→ **Directions for this task**: The answer must consist of every line from the data that holds "rodillo".

#####

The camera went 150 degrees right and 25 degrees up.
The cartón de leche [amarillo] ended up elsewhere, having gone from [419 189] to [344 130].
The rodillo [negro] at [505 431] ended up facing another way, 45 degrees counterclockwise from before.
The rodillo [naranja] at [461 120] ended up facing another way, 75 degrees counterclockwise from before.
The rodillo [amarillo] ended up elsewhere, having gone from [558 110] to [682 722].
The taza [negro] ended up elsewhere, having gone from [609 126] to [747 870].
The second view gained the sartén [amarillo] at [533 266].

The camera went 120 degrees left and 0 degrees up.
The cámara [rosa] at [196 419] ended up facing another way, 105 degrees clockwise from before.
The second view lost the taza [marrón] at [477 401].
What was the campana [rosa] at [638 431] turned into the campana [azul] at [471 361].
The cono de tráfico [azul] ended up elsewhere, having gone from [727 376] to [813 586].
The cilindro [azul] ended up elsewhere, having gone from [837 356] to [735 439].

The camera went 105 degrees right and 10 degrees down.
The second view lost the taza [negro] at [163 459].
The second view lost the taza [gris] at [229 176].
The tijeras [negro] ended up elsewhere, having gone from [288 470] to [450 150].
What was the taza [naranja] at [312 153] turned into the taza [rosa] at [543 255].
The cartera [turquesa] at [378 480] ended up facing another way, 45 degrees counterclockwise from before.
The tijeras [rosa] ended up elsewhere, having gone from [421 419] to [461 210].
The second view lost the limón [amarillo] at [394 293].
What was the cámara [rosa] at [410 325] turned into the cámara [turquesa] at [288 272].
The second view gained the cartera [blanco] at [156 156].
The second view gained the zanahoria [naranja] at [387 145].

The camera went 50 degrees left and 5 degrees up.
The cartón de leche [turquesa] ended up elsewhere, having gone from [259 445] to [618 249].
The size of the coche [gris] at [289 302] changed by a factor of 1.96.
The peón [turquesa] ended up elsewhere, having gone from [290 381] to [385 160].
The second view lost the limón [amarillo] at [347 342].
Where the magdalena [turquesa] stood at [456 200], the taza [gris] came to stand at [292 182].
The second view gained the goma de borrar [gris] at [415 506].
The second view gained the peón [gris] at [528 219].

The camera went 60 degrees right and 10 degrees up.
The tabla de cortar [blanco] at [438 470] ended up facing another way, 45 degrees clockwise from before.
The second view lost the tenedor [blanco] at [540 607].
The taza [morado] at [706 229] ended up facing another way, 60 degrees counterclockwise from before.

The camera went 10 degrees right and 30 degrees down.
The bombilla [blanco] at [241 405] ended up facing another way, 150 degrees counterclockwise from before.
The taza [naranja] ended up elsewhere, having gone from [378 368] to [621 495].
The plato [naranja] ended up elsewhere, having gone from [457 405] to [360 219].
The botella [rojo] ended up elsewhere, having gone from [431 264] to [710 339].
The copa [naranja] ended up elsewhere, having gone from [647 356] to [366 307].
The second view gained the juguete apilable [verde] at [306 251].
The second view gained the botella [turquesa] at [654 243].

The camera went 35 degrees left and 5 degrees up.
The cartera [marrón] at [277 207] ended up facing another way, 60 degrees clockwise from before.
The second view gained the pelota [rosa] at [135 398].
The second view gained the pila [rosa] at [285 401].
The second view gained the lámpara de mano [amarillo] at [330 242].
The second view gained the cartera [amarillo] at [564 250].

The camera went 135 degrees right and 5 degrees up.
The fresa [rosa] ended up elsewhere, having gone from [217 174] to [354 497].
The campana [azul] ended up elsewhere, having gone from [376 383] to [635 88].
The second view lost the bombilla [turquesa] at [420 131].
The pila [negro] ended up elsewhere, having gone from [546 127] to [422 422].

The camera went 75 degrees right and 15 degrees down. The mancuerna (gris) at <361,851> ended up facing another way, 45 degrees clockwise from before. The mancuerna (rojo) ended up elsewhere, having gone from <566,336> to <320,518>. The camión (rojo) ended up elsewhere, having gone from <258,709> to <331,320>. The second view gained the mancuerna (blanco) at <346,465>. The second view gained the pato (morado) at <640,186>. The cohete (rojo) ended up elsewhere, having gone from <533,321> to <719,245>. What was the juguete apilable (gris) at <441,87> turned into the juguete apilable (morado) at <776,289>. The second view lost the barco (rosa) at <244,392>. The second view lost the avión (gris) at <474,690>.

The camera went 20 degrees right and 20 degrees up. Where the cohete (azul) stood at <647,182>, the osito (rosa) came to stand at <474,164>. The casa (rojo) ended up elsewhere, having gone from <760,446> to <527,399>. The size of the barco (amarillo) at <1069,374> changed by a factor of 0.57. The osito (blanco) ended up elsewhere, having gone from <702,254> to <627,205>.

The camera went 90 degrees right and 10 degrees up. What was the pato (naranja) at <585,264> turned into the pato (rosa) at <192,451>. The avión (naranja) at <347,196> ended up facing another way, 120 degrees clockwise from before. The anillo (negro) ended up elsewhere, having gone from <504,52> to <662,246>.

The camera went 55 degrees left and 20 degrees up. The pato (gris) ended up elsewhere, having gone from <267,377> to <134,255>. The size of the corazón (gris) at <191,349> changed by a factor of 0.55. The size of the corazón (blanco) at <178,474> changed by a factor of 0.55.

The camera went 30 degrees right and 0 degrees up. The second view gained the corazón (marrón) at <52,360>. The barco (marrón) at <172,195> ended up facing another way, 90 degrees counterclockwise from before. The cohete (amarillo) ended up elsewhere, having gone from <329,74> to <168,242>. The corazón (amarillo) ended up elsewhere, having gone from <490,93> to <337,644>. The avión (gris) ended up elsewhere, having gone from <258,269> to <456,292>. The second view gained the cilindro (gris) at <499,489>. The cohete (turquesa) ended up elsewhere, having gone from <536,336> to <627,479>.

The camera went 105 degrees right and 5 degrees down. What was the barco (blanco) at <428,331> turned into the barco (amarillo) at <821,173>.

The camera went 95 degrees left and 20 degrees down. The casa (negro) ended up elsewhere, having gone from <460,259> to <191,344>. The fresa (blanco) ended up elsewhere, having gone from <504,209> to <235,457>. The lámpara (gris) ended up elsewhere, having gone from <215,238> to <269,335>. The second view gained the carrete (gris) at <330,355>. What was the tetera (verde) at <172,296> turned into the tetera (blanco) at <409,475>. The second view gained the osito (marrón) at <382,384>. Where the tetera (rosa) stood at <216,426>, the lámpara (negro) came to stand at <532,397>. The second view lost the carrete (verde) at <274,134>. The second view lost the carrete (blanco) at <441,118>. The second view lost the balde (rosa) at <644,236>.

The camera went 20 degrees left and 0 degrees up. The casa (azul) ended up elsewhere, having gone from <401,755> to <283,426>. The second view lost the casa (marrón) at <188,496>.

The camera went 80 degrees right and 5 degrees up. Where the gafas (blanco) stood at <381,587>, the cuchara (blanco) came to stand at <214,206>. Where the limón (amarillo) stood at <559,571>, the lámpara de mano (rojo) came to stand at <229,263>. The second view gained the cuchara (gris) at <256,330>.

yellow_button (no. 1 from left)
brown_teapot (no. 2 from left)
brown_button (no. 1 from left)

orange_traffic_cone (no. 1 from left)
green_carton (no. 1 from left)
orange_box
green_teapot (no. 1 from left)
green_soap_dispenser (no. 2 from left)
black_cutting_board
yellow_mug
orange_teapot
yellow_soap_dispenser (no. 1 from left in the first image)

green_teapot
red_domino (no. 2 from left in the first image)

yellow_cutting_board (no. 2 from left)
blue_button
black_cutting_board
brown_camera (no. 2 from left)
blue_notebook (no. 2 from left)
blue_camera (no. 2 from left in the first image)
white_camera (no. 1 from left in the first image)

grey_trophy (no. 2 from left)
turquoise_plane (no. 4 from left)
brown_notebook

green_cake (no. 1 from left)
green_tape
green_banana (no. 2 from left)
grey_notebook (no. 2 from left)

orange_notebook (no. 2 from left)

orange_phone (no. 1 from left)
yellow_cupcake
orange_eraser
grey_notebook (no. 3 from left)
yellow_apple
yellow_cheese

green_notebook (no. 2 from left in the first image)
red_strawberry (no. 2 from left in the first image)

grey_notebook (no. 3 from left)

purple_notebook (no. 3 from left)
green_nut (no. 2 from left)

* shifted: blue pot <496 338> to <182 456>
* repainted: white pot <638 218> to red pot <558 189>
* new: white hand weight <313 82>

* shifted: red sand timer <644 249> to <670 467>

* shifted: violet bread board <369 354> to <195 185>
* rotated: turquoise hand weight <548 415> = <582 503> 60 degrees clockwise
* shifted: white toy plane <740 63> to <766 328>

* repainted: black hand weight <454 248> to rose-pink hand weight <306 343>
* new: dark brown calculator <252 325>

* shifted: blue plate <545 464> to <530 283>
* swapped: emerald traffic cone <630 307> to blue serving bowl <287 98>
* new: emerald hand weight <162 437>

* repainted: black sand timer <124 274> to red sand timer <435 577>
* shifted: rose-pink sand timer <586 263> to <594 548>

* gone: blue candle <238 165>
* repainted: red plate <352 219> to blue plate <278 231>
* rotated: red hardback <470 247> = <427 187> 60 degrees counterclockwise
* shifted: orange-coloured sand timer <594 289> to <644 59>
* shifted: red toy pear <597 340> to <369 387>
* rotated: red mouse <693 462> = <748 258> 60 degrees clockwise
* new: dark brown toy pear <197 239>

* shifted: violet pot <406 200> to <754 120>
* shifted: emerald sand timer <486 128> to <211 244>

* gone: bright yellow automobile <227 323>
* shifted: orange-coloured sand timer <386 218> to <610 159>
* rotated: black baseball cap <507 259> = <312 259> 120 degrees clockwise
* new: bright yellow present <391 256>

#####

→ **Reply to the task**:
The rodillo [negro] at [505 431] ended up facing another way, 45 degrees counterclockwise from before.
The rodillo [naranja] at [461 120] ended up facing another way, 75 degrees counterclockwise from before.
The rodillo [amarillo] ended up elsewhere, having gone from [558 110] to [682 722].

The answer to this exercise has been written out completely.